• Goal of the exercise
Each entry below is to be copied out exactly and in full.

• Supplied records
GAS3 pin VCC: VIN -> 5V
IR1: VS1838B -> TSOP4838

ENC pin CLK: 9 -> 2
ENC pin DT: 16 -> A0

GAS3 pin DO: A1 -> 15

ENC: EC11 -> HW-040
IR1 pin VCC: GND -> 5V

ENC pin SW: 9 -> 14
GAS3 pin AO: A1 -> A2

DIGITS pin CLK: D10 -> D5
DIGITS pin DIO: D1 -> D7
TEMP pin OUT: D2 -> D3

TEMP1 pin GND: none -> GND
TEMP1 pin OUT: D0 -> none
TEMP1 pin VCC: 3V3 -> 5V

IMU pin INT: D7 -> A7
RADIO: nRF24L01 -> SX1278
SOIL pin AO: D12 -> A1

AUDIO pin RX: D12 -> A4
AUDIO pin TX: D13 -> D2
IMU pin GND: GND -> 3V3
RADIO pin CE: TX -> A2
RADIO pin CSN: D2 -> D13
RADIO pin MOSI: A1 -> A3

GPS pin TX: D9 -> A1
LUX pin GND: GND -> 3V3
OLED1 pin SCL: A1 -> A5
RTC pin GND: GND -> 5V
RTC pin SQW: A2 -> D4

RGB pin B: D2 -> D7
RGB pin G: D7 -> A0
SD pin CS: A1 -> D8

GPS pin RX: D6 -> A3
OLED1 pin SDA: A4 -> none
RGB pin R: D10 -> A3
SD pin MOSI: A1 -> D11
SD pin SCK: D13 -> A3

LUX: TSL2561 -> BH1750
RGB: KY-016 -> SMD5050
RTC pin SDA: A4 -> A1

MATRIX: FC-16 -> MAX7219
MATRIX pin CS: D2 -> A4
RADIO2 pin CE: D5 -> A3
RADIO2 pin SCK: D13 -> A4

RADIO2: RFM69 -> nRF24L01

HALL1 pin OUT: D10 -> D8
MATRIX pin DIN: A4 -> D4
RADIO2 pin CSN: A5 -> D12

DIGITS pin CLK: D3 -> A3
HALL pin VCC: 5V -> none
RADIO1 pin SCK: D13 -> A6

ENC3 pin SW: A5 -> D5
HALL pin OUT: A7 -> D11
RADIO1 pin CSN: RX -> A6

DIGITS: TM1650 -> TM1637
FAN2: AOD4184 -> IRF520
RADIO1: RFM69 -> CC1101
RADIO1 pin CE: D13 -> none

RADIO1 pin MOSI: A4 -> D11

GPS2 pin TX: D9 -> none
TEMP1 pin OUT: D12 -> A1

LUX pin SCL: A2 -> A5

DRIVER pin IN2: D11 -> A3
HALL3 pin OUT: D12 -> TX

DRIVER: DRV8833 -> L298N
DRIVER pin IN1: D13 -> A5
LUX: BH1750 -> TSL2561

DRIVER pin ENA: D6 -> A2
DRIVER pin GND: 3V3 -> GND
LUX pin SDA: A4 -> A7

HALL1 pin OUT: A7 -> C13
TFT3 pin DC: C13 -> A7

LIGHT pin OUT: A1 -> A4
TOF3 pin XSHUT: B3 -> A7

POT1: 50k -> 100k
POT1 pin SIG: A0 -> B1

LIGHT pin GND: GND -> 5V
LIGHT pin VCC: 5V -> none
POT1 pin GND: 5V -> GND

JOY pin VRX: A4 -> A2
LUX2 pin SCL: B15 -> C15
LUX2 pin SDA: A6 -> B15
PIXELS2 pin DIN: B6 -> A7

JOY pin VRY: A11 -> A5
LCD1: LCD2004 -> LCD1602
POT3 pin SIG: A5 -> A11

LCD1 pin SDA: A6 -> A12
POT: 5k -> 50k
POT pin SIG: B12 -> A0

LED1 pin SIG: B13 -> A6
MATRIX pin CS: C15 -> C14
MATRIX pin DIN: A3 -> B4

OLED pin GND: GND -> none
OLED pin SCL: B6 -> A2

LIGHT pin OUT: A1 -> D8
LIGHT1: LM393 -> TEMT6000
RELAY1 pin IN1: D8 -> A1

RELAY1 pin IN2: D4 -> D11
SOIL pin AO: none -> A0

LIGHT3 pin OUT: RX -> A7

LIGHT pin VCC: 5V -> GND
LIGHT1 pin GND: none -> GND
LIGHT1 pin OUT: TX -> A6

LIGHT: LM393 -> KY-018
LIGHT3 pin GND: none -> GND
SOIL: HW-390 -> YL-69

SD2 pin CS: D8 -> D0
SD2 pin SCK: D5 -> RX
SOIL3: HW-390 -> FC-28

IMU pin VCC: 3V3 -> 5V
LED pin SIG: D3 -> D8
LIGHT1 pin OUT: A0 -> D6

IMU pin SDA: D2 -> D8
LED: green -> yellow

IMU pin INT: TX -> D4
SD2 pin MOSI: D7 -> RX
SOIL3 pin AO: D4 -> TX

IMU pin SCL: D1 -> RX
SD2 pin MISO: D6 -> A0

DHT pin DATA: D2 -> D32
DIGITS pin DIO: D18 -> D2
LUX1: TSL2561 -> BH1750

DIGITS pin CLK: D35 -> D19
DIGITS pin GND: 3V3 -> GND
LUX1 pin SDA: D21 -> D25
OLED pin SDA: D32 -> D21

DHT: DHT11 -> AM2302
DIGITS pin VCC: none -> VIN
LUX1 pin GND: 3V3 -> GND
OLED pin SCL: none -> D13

• Task output
GAS3 pin VCC: VIN -> 5V
IR1: VS1838B -> TSOP4838

ENC pin CLK: 9 -> 2
ENC pin DT: 16 -> A0

GAS3 pin DO: A1 -> 15

ENC: EC11 -> HW-040
IR1 pin VCC: GND -> 5V

ENC pin SW: 9 -> 14
GAS3 pin AO: A1 -> A2

DIGITS pin CLK: D10 -> D5
DIGITS pin DIO: D1 -> D7
TEMP pin OUT: D2 -> D3

TEMP1 pin GND: none -> GND
TEMP1 pin OUT: D0 -> none
TEMP1 pin VCC: 3V3 -> 5V

IMU pin INT: D7 -> A7
RADIO: nRF24L01 -> SX1278
SOIL pin AO: D12 -> A1

AUDIO pin RX: D12 -> A4
AUDIO pin TX: D13 -> D2
IMU pin GND: GND -> 3V3
RADIO pin CE: TX -> A2
RADIO pin CSN: D2 -> D13
RADIO pin MOSI: A1 -> A3

GPS pin TX: D9 -> A1
LUX pin GND: GND -> 3V3
OLED1 pin SCL: A1 -> A5
RTC pin GND: GND -> 5V
RTC pin SQW: A2 -> D4

RGB pin B: D2 -> D7
RGB pin G: D7 -> A0
SD pin CS: A1 -> D8

GPS pin RX: D6 -> A3
OLED1 pin SDA: A4 -> none
RGB pin R: D10 -> A3
SD pin MOSI: A1 -> D11
SD pin SCK: D13 -> A3

LUX: TSL2561 -> BH1750
RGB: KY-016 -> SMD5050
RTC pin SDA: A4 -> A1

MATRIX: FC-16 -> MAX7219
MATRIX pin CS: D2 -> A4
RADIO2 pin CE: D5 -> A3
RADIO2 pin SCK: D13 -> A4

RADIO2: RFM69 -> nRF24L01

HALL1 pin OUT: D10 -> D8
MATRIX pin DIN: A4 -> D4
RADIO2 pin CSN: A5 -> D12

DIGITS pin CLK: D3 -> A3
HALL pin VCC: 5V -> none
RADIO1 pin SCK: D13 -> A6

ENC3 pin SW: A5 -> D5
HALL pin OUT: A7 -> D11
RADIO1 pin CSN: RX -> A6

DIGITS: TM1650 -> TM1637
FAN2: AOD4184 -> IRF520
RADIO1: RFM69 -> CC1101
RADIO1 pin CE: D13 -> none

RADIO1 pin MOSI: A4 -> D11

GPS2 pin TX: D9 -> none
TEMP1 pin OUT: D12 -> A1

LUX pin SCL: A2 -> A5

DRIVER pin IN2: D11 -> A3
HALL3 pin OUT: D12 -> TX

DRIVER: DRV8833 -> L298N
DRIVER pin IN1: D13 -> A5
LUX: BH1750 -> TSL2561

DRIVER pin ENA: D6 -> A2
DRIVER pin GND: 3V3 -> GND
LUX pin SDA: A4 -> A7

HALL1 pin OUT: A7 -> C13
TFT3 pin DC: C13 -> A7

LIGHT pin OUT: A1 -> A4
TOF3 pin XSHUT: B3 -> A7

POT1: 50k -> 100k
POT1 pin SIG: A0 -> B1

LIGHT pin GND: GND -> 5V
LIGHT pin VCC: 5V -> none
POT1 pin GND: 5V -> GND

JOY pin VRX: A4 -> A2
LUX2 pin SCL: B15 -> C15
LUX2 pin SDA: A6 -> B15
PIXELS2 pin DIN: B6 -> A7

JOY pin VRY: A11 -> A5
LCD1: LCD2004 -> LCD1602
POT3 pin SIG: A5 -> A11

LCD1 pin SDA: A6 -> A12
POT: 5k -> 50k
POT pin SIG: B12 -> A0

LED1 pin SIG: B13 -> A6
MATRIX pin CS: C15 -> C14
MATRIX pin DIN: A3 -> B4

OLED pin GND: GND -> none
OLED pin SCL: B6 -> A2

LIGHT pin OUT: A1 -> D8
LIGHT1: LM393 -> TEMT6000
RELAY1 pin IN1: D8 -> A1

RELAY1 pin IN2: D4 -> D11
SOIL pin AO: none -> A0

LIGHT3 pin OUT: RX -> A7

LIGHT pin VCC: 5V -> GND
LIGHT1 pin GND: none -> GND
LIGHT1 pin OUT: TX -> A6

LIGHT: LM393 -> KY-018
LIGHT3 pin GND: none -> GND
SOIL: HW-390 -> YL-69

SD2 pin CS: D8 -> D0
SD2 pin SCK: D5 -> RX
SOIL3: HW-390 -> FC-28

IMU pin VCC: 3V3 -> 5V
LED pin SIG: D3 -> D8
LIGHT1 pin OUT: A0 -> D6

IMU pin SDA: D2 -> D8
LED: green -> yellow

IMU pin INT: TX -> D4
SD2 pin MOSI: D7 -> RX
SOIL3 pin AO: D4 -> TX

IMU pin SCL: D1 -> RX
SD2 pin MISO: D6 -> A0

DHT pin DATA: D2 -> D32
DIGITS pin DIO: D18 -> D2
LUX1: TSL2561 -> BH1750

DIGITS pin CLK: D35 -> D19
DIGITS pin GND: 3V3 -> GND
LUX1 pin SDA: D21 -> D25
OLED pin SDA: D32 -> D21

DHT: DHT11 -> AM2302
DIGITS pin VCC: none -> VIN
LUX1 pin GND: 3V3 -> GND
OLED pin SCL: none -> D13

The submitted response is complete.